[Material provided]
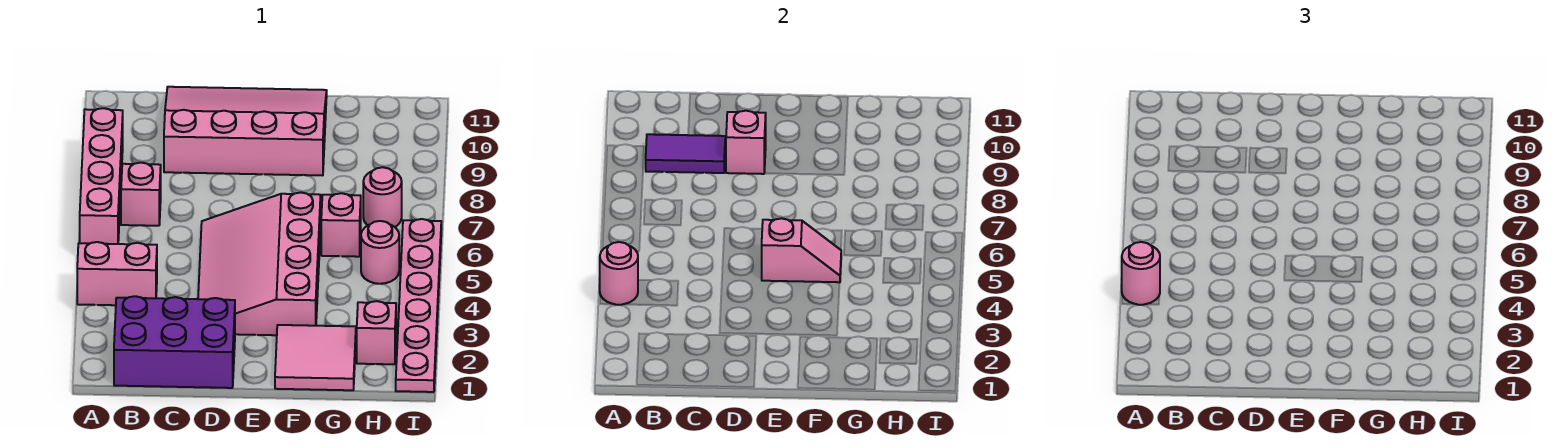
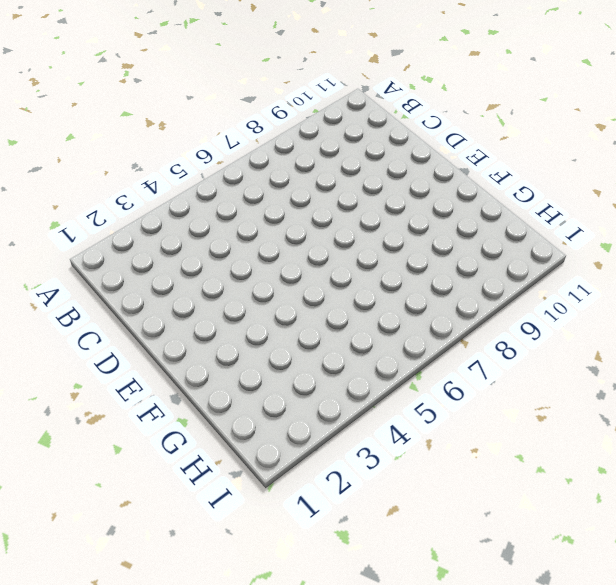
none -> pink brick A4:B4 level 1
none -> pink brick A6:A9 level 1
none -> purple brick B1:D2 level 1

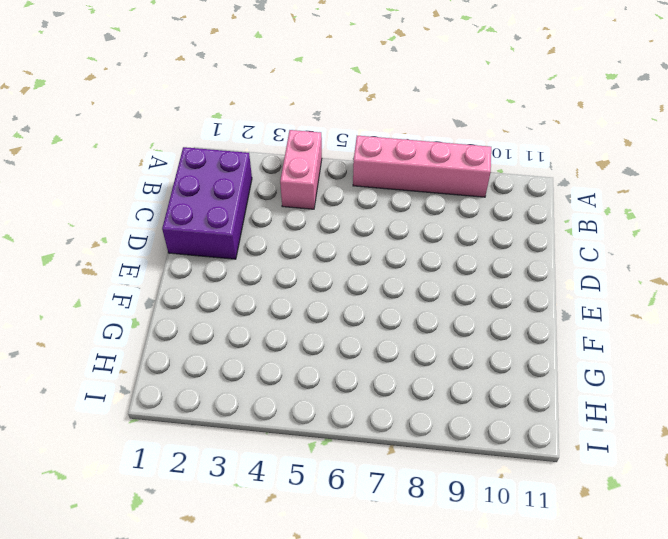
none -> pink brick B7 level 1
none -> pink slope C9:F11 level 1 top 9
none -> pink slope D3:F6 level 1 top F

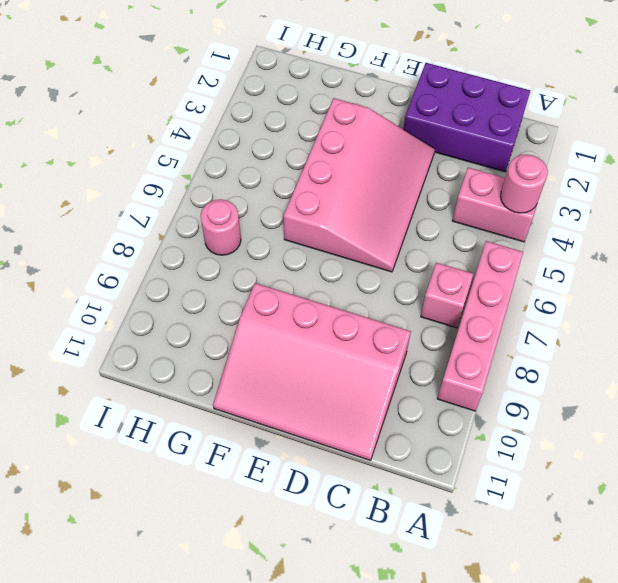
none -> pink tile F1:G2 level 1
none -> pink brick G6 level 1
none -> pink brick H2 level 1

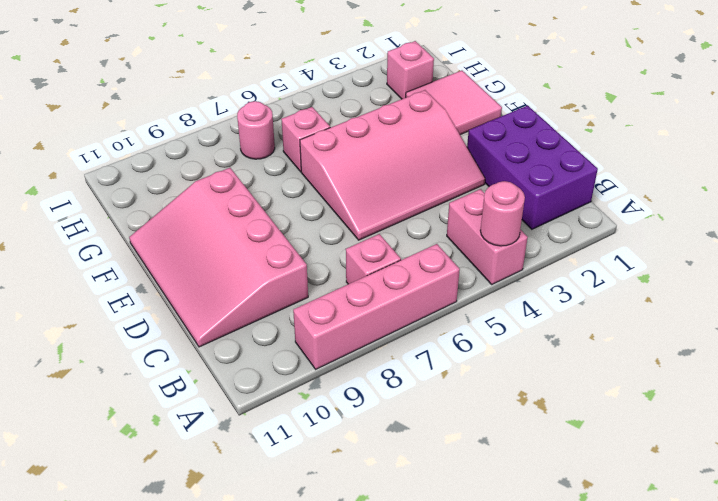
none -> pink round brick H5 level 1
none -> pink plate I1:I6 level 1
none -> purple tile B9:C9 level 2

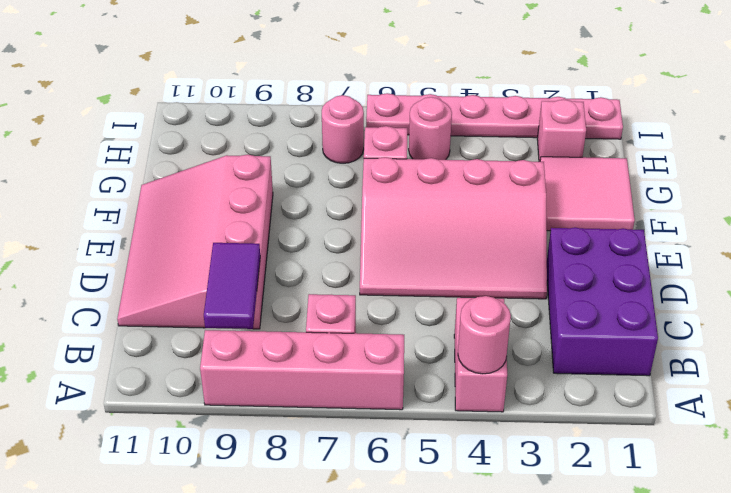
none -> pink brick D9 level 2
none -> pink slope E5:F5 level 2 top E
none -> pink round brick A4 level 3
[/Material provided]
**Problem:** Only an exact, picture-free copy of the entries counts as the answer.

**Result below:**
none -> pink brick A4:B4 level 1
none -> pink brick A6:A9 level 1
none -> purple brick B1:D2 level 1

none -> pink brick B7 level 1
none -> pink slope C9:F11 level 1 top 9
none -> pink slope D3:F6 level 1 top F

none -> pink tile F1:G2 level 1
none -> pink brick G6 level 1
none -> pink brick H2 level 1

none -> pink round brick H5 level 1
none -> pink plate I1:I6 level 1
none -> purple tile B9:C9 level 2

none -> pink brick D9 level 2
none -> pink slope E5:F5 level 2 top E
none -> pink round brick A4 level 3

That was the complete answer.